YOUR TASK: Starting with the line that contains "Return every road" and going on through the line that contains "road 2 (secondary): [(57,192),(214,0)]", reproduce those rows with "centreline" replaced by "midline", leaving everything else unchanged.

DATA FOR THIS TASK:
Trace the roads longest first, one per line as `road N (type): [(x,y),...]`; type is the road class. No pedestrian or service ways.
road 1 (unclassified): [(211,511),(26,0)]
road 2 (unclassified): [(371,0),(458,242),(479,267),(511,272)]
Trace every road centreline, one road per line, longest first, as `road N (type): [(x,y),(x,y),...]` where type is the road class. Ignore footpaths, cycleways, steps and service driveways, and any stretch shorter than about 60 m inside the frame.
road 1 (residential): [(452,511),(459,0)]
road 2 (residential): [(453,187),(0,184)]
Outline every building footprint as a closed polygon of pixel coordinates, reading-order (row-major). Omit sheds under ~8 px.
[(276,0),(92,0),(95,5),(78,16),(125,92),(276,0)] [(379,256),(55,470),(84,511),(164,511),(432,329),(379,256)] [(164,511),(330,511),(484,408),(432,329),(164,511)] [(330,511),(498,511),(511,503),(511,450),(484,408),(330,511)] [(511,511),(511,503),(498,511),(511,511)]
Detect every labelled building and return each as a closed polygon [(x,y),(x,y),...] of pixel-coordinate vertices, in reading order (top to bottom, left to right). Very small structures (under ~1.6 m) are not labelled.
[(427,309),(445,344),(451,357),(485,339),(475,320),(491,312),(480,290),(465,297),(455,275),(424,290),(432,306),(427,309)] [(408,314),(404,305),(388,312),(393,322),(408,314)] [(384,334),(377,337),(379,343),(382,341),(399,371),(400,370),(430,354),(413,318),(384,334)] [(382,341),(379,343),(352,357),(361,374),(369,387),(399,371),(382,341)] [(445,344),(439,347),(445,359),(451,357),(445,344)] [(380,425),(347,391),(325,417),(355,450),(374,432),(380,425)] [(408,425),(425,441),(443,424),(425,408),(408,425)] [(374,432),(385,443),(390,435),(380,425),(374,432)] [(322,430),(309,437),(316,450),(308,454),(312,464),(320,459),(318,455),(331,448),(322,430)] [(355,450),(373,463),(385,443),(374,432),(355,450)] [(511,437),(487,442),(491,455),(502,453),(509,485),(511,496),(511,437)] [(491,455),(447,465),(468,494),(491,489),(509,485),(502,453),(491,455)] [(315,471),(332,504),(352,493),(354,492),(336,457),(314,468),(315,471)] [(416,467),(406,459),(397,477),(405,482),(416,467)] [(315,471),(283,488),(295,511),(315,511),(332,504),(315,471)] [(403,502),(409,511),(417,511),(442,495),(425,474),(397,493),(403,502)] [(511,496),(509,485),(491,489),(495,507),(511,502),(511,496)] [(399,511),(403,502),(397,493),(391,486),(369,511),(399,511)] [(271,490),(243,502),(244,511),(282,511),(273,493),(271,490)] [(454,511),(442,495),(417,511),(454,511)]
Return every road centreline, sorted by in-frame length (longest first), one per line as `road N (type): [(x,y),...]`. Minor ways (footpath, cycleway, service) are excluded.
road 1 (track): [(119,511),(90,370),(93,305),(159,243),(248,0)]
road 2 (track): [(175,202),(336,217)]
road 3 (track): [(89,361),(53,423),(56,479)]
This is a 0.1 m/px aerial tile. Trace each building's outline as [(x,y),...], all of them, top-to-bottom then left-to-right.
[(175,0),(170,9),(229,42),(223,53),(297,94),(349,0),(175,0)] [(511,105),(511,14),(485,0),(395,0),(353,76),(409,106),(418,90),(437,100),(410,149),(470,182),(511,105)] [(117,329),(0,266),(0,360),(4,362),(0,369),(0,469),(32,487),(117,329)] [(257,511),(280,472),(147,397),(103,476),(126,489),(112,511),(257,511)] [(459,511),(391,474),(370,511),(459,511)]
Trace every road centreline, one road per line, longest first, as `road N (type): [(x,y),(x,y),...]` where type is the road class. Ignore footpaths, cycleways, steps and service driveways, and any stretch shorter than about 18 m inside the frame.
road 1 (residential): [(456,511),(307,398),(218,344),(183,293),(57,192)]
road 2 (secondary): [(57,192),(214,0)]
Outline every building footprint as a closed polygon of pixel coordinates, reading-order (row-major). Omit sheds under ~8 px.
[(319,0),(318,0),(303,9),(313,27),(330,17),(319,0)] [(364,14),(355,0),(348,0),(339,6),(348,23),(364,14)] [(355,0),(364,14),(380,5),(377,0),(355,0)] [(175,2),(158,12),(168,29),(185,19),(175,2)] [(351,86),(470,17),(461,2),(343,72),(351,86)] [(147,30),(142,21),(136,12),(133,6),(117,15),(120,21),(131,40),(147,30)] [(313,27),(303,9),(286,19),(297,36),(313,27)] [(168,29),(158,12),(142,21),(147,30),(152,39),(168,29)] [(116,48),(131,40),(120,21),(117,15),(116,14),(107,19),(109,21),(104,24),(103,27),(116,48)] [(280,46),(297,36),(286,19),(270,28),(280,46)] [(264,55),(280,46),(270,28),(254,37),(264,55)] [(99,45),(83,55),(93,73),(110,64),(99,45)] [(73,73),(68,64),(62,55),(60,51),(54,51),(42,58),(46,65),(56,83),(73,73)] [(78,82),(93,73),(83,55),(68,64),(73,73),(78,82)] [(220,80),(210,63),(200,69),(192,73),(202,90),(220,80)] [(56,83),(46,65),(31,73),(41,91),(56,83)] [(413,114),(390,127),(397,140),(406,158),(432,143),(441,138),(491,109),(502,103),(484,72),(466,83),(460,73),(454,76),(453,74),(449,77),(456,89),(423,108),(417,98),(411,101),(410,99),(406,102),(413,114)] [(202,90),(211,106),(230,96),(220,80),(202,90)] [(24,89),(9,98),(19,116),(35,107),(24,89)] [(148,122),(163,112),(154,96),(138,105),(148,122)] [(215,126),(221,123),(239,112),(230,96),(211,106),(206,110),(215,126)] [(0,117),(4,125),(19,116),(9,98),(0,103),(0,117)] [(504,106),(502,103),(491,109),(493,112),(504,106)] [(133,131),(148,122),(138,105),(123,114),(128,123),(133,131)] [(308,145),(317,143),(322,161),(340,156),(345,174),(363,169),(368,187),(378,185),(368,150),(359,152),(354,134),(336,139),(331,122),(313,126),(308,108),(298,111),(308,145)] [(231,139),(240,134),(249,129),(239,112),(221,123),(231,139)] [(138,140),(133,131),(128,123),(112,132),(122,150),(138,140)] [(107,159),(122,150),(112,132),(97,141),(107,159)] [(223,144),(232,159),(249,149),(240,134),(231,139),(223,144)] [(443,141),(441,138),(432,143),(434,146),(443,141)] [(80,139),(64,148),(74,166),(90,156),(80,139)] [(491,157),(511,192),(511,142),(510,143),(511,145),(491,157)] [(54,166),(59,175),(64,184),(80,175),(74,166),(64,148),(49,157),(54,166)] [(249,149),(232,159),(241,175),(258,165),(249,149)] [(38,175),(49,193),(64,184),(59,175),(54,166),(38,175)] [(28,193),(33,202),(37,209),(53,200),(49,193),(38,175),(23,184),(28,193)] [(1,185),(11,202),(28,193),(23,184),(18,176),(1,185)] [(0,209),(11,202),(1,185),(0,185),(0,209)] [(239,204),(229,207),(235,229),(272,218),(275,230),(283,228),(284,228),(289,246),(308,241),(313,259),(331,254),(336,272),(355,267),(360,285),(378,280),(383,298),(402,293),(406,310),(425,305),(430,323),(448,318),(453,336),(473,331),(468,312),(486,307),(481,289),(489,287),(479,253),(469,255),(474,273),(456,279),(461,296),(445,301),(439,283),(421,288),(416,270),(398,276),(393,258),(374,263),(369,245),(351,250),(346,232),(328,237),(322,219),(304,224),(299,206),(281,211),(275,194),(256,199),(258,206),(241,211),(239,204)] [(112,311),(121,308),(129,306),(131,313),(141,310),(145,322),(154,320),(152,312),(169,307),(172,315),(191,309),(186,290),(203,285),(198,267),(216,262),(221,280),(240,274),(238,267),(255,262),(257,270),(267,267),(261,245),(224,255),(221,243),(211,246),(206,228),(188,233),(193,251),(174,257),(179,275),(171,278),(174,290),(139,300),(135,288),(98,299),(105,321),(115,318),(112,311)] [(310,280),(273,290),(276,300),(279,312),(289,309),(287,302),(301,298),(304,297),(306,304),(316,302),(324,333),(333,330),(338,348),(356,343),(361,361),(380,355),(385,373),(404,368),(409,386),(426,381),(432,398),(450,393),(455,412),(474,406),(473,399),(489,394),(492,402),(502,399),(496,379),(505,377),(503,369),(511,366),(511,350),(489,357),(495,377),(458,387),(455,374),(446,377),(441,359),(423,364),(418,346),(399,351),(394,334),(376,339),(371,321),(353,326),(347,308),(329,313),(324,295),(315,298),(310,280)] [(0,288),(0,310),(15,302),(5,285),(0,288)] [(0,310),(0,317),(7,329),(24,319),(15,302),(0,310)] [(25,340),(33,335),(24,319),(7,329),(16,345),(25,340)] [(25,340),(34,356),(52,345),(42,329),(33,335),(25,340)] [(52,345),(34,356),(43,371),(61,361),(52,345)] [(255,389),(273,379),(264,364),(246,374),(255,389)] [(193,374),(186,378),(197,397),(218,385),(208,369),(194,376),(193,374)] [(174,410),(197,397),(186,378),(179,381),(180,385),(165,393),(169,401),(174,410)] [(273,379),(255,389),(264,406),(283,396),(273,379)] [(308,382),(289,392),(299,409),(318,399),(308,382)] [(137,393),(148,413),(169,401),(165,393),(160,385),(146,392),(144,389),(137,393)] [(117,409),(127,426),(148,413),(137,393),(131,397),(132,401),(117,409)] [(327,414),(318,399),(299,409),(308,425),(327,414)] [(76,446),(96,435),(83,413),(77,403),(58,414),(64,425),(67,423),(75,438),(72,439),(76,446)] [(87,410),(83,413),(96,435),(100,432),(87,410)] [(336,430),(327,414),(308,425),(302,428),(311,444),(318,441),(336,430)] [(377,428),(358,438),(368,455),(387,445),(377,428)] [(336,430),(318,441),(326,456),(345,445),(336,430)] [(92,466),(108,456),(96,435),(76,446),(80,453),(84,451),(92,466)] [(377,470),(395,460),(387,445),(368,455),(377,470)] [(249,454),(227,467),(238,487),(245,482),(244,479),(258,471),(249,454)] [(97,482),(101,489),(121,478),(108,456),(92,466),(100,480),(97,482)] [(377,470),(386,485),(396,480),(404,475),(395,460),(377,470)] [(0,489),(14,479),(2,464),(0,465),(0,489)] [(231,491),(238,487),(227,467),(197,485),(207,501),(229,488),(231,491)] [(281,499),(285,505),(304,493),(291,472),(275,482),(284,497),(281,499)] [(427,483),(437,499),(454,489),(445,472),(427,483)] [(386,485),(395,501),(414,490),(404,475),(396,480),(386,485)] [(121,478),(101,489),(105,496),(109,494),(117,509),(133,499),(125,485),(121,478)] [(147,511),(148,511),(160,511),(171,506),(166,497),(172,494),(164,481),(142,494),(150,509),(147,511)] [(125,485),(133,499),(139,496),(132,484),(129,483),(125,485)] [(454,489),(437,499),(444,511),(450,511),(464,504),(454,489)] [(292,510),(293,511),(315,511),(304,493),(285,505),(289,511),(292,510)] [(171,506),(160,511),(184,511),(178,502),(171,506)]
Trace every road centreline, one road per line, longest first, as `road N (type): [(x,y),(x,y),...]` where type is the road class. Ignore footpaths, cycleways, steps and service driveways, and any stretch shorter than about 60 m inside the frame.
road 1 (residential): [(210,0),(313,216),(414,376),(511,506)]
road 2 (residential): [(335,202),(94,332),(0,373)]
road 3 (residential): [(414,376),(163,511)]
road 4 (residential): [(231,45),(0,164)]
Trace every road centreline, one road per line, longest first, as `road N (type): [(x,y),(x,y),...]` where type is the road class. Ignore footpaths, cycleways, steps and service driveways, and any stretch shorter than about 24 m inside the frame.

EXERCISE SOLUTION:
Return every road midline, sorted by in-frame length (longest first), one per line as `road N (type): [(x,y),...]`. Minor ways (footpath, cycleway, service) are excluded.
road 1 (track): [(119,511),(90,370),(93,305),(159,243),(248,0)]
road 2 (track): [(175,202),(336,217)]
road 3 (track): [(89,361),(53,423),(56,479)]
This is a 0.1 m/px aerial tile. Trace each building's outline as [(x,y),...], all of them, top-to-bottom then left-to-right.
[(175,0),(170,9),(229,42),(223,53),(297,94),(349,0),(175,0)] [(511,105),(511,14),(485,0),(395,0),(353,76),(409,106),(418,90),(437,100),(410,149),(470,182),(511,105)] [(117,329),(0,266),(0,360),(4,362),(0,369),(0,469),(32,487),(117,329)] [(257,511),(280,472),(147,397),(103,476),(126,489),(112,511),(257,511)] [(459,511),(391,474),(370,511),(459,511)]
Trace every road midline, one road per line, longest first, as `road N (type): [(x,y),(x,y),...]` where type is the road class. Ignore footpaths, cycleways, steps and service driveways, and any stretch shorter than about 18 m inside the frame.
road 1 (residential): [(456,511),(307,398),(218,344),(183,293),(57,192)]
road 2 (secondary): [(57,192),(214,0)]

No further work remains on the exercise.